### Your task
The expected output is each line in the data below that includes the string "pink".

——

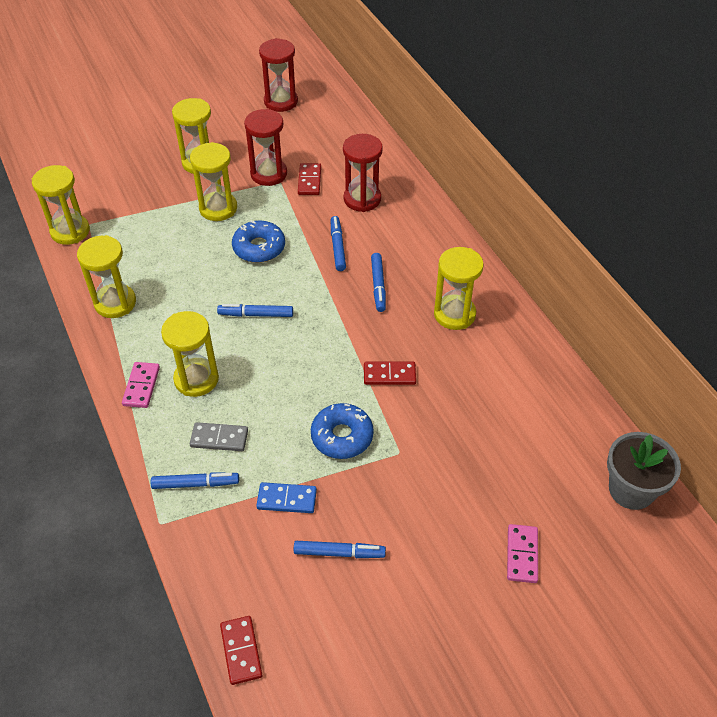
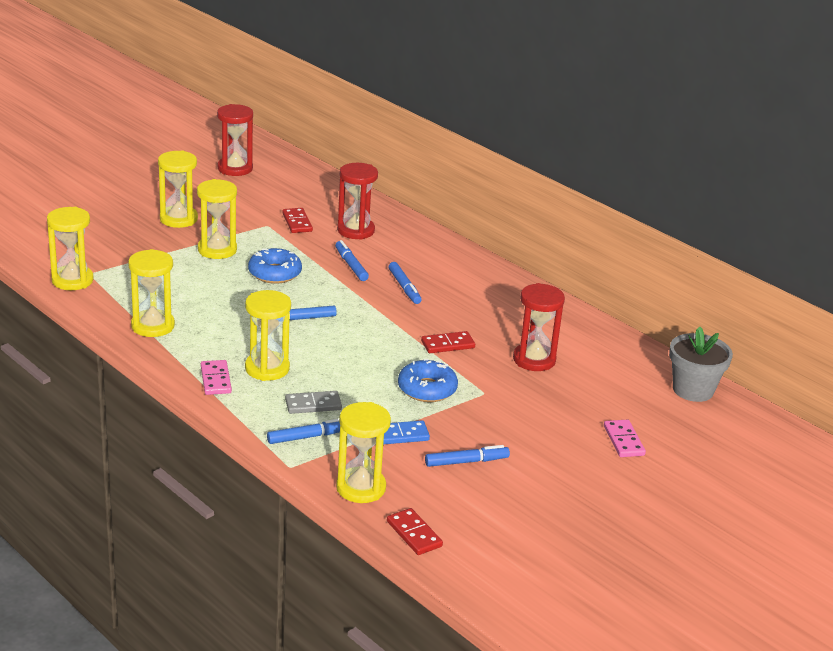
camera: 20 degrees left, 20 degrees down
(268, 174) = (253, 221): red hourglass -> red hourglass (534, 360)
(454, 314) = (485, 299): yellow hourglass -> yellow hourglass (361, 488)

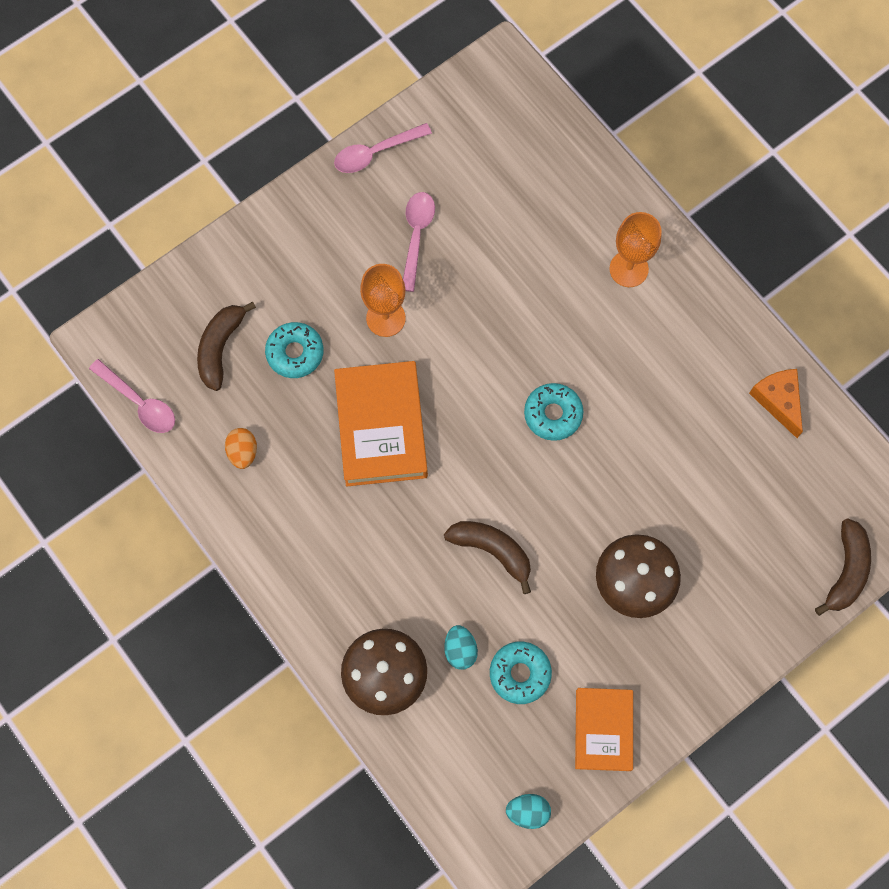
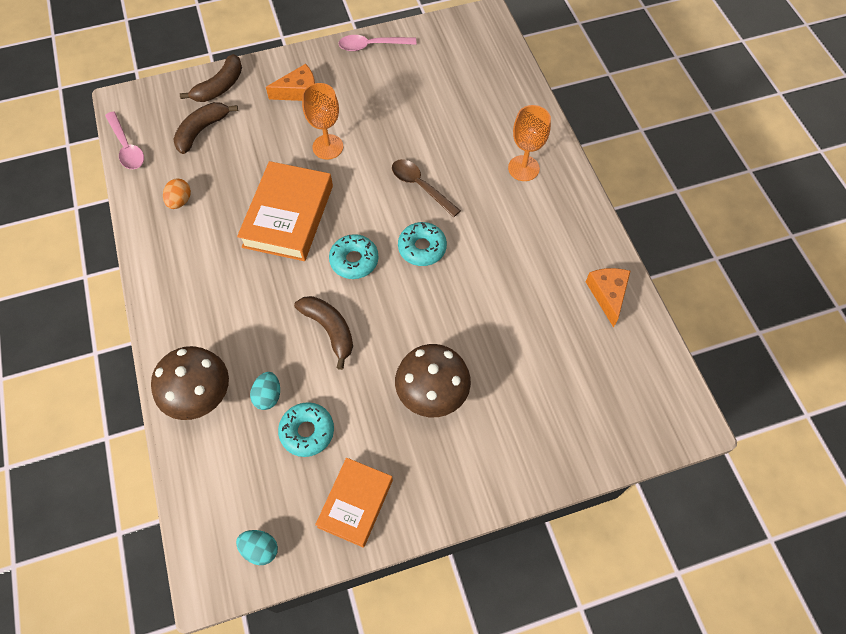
camera: 20 degrees right, 10 degrees down
(295, 353) = (252, 149): turquoise donut -> turquoise donut (354, 260)
(314, 251) = (299, 91): none -> orange cheese
(416, 236) = (375, 103): pink spoon -> none
(518, 334) = (420, 186): none -> brown spoon
(846, 570) = (619, 445): brown banana -> brown banana (220, 86)

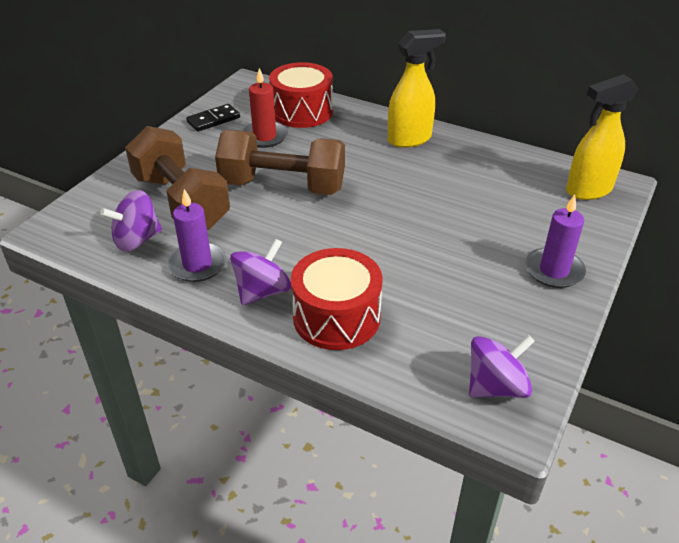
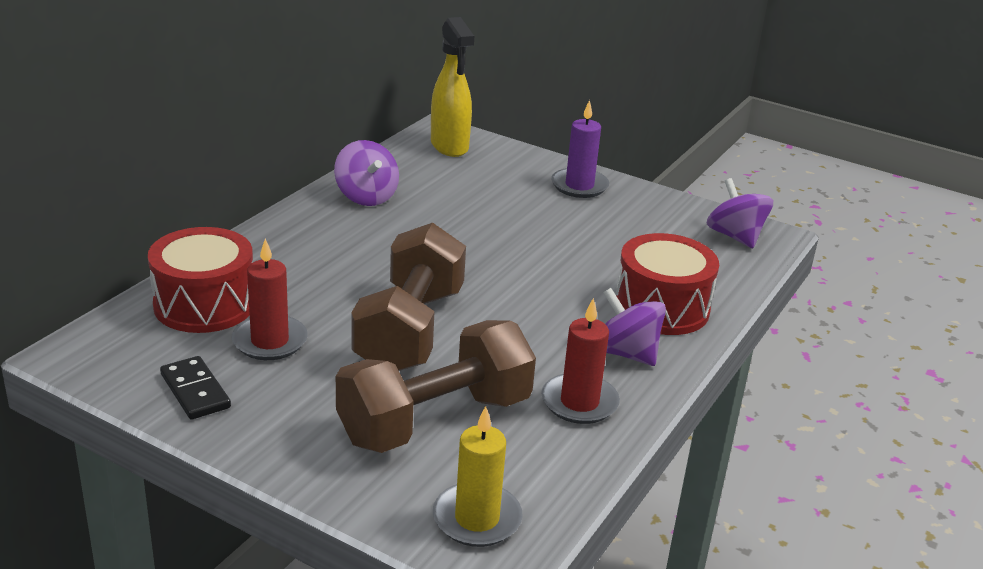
camera: 90 degrees left, 10 degrees down
(84, 221) = (477, 518): none -> yellow candle
(137, 240) = (526, 459): purple spinning top -> purple spinning top (366, 196)
(197, 264) = (579, 402): purple candle -> red candle
(410, 139) = (316, 228): yellow spray bottle -> none

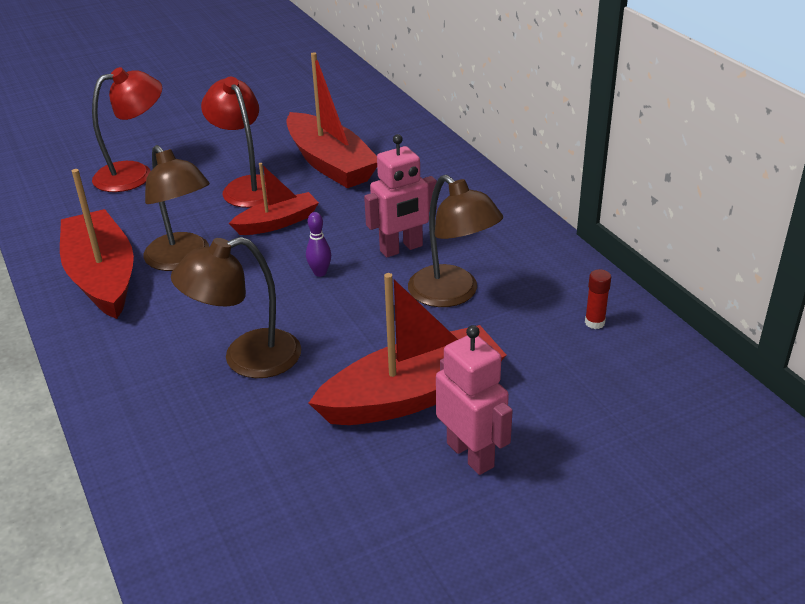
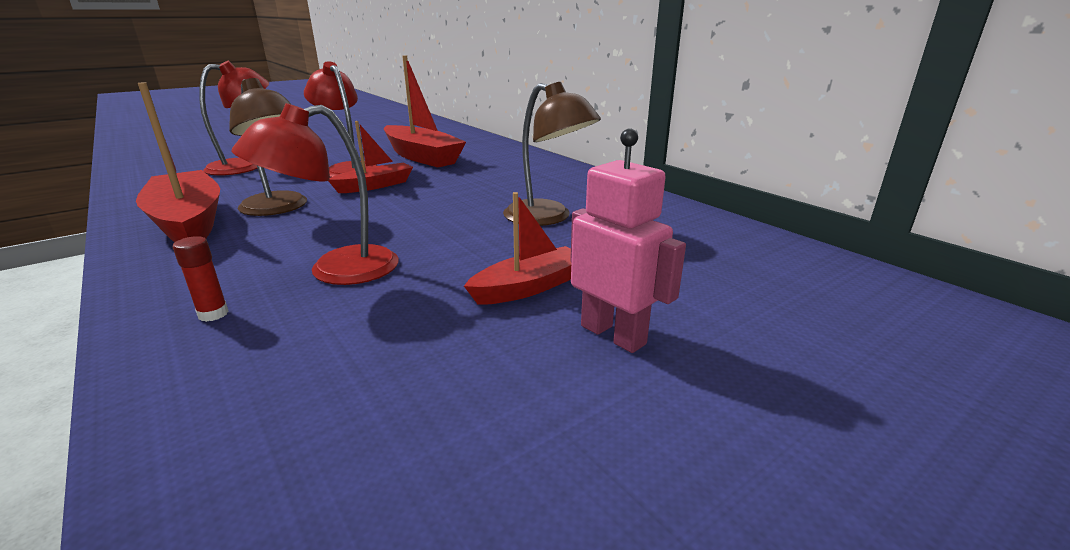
camera: 10 degrees left, 10 degrees down
(247, 359) = (336, 271): brown lamp -> red lamp
(320, 273) = (416, 211): purple bowling pin -> none
(401, 249) = (492, 195): pink robot -> none
(413, 394) = (529, 287): red boat -> red boat, size x0.58
(594, 322) = (689, 228): red glue stick -> red glue stick (213, 314)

——

### Your response
(416, 236) = (375, 103): pink spoon -> none
(401, 249) = (492, 195): pink robot -> none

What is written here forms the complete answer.